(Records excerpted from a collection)
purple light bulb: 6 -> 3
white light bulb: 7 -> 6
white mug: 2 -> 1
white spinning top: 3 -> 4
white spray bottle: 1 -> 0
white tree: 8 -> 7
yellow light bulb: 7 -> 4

» DIRECTIONS
Reproduce every record word for word.

» OUTPUT OF THE EXERCISE
purple light bulb: 6 -> 3
white light bulb: 7 -> 6
white mug: 2 -> 1
white spinning top: 3 -> 4
white spray bottle: 1 -> 0
white tree: 8 -> 7
yellow light bulb: 7 -> 4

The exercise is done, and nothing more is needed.